→ **Work required**
Only the lines below starting at the one containing "(849, 473) = (798, 504): pink shoe -> none" and ending at the one containing "(764, 150) = (584, 220): blue" belong in the answer, each copied exactly.

+---+

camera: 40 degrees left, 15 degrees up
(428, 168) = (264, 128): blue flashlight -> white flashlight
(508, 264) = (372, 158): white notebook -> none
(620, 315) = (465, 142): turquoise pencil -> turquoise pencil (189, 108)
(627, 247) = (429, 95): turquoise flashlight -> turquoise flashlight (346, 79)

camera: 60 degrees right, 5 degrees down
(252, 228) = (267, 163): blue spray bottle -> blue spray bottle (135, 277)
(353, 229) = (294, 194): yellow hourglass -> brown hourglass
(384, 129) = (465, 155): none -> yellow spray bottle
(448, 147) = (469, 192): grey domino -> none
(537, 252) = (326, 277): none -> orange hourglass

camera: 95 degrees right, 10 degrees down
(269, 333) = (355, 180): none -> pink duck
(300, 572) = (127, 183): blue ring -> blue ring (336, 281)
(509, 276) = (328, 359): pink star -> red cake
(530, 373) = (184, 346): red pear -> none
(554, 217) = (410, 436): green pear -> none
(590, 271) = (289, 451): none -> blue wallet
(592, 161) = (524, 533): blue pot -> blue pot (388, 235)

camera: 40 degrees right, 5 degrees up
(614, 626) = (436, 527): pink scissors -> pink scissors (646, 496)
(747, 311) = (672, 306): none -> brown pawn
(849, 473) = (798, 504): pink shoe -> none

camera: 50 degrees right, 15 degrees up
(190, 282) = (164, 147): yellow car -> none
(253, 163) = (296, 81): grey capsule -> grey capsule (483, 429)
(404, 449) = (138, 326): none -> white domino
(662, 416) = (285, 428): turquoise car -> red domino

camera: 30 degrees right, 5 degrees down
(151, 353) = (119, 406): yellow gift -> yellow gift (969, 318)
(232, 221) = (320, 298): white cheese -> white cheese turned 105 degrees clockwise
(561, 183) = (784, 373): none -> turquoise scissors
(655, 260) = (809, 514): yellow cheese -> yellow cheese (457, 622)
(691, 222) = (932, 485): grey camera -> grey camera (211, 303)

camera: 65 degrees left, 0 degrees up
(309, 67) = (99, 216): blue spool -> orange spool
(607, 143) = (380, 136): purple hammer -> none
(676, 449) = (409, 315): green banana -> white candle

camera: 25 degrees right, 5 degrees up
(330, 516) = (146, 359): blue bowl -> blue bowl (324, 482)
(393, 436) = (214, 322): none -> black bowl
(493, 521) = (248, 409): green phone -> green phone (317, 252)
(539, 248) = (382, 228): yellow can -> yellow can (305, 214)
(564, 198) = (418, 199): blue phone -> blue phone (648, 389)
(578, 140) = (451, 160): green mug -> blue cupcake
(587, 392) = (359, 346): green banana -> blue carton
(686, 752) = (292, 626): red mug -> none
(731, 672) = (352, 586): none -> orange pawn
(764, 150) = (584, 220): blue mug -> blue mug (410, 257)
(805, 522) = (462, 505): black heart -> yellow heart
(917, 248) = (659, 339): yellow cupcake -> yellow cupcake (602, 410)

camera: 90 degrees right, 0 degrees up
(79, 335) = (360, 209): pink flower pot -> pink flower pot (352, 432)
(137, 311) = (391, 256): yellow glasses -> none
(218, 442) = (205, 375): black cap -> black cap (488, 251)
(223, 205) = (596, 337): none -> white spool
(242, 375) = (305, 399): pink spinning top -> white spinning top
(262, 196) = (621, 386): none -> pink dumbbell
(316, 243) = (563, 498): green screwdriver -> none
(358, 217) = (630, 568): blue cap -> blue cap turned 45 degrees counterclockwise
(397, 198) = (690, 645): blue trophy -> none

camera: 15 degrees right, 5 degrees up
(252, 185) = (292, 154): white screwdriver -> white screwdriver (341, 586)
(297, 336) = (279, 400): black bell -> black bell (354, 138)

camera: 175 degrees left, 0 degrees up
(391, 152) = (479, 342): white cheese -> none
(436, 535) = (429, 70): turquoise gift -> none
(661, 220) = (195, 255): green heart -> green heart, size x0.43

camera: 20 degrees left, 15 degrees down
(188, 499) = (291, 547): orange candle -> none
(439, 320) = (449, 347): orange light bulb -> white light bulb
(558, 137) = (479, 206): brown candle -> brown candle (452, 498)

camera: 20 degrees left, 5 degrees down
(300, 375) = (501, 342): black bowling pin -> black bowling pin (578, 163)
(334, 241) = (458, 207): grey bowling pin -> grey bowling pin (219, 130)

+---+

→ **Result below**
(849, 473) = (798, 504): pink shoe -> none

camera: 50 degrees right, 15 degrees up
(190, 282) = (164, 147): yellow car -> none
(253, 163) = (296, 81): grey capsule -> grey capsule (483, 429)
(404, 449) = (138, 326): none -> white domino
(662, 416) = (285, 428): turquoise car -> red domino

camera: 30 degrees right, 5 degrees down
(151, 353) = (119, 406): yellow gift -> yellow gift (969, 318)
(232, 221) = (320, 298): white cheese -> white cheese turned 105 degrees clockwise
(561, 183) = (784, 373): none -> turquoise scissors
(655, 260) = (809, 514): yellow cheese -> yellow cheese (457, 622)
(691, 222) = (932, 485): grey camera -> grey camera (211, 303)

camera: 65 degrees left, 0 degrees up
(309, 67) = (99, 216): blue spool -> orange spool
(607, 143) = (380, 136): purple hammer -> none
(676, 449) = (409, 315): green banana -> white candle

camera: 25 degrees right, 5 degrees up
(330, 516) = (146, 359): blue bowl -> blue bowl (324, 482)
(393, 436) = (214, 322): none -> black bowl
(493, 521) = (248, 409): green phone -> green phone (317, 252)
(539, 248) = (382, 228): yellow can -> yellow can (305, 214)
(564, 198) = (418, 199): blue phone -> blue phone (648, 389)
(578, 140) = (451, 160): green mug -> blue cupcake
(587, 392) = (359, 346): green banana -> blue carton
(686, 752) = (292, 626): red mug -> none
(731, 672) = (352, 586): none -> orange pawn
(764, 150) = (584, 220): blue mug -> blue mug (410, 257)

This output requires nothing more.